Stored entries
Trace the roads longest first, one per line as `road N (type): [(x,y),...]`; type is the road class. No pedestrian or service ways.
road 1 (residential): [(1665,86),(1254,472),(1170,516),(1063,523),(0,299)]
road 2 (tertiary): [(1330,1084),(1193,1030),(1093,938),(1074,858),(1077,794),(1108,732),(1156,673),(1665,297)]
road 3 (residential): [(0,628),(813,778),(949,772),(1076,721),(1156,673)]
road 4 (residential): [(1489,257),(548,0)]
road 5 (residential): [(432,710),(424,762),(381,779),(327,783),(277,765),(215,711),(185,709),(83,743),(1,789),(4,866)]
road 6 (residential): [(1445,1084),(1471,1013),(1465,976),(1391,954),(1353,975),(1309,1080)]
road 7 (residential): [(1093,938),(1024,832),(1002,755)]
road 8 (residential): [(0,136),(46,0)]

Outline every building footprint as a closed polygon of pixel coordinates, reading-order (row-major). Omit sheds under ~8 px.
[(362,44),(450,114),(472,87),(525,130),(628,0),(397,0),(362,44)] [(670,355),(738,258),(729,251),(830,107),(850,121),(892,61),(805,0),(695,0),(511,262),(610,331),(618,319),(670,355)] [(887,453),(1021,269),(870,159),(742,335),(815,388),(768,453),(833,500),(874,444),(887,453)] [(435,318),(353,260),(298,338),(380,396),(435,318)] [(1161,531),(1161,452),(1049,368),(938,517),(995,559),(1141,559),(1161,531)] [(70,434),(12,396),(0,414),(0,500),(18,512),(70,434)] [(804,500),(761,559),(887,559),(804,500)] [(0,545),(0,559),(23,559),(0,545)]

Problem to solve
Please give back all of the data exactly as it appears.

Solution for this problem
Trace the roads longest first, one per line as `road N (type): [(x,y),...]`; type is the road class. No pedestrian or service ways.
road 1 (residential): [(1665,86),(1254,472),(1170,516),(1063,523),(0,299)]
road 2 (tertiary): [(1330,1084),(1193,1030),(1093,938),(1074,858),(1077,794),(1108,732),(1156,673),(1665,297)]
road 3 (residential): [(0,628),(813,778),(949,772),(1076,721),(1156,673)]
road 4 (residential): [(1489,257),(548,0)]
road 5 (residential): [(432,710),(424,762),(381,779),(327,783),(277,765),(215,711),(185,709),(83,743),(1,789),(4,866)]
road 6 (residential): [(1445,1084),(1471,1013),(1465,976),(1391,954),(1353,975),(1309,1080)]
road 7 (residential): [(1093,938),(1024,832),(1002,755)]
road 8 (residential): [(0,136),(46,0)]

Outline every building footprint as a closed polygon of pixel coordinates, reading-order (row-major). Omit sheds under ~8 px.
[(362,44),(450,114),(472,87),(525,130),(628,0),(397,0),(362,44)] [(670,355),(738,258),(729,251),(830,107),(850,121),(892,61),(805,0),(695,0),(511,262),(610,331),(618,319),(670,355)] [(887,453),(1021,269),(870,159),(742,335),(815,388),(768,453),(833,500),(874,444),(887,453)] [(435,318),(353,260),(298,338),(380,396),(435,318)] [(1161,531),(1161,452),(1049,368),(938,517),(995,559),(1141,559),(1161,531)] [(70,434),(12,396),(0,414),(0,500),(18,512),(70,434)] [(804,500),(761,559),(887,559),(804,500)] [(0,545),(0,559),(23,559),(0,545)]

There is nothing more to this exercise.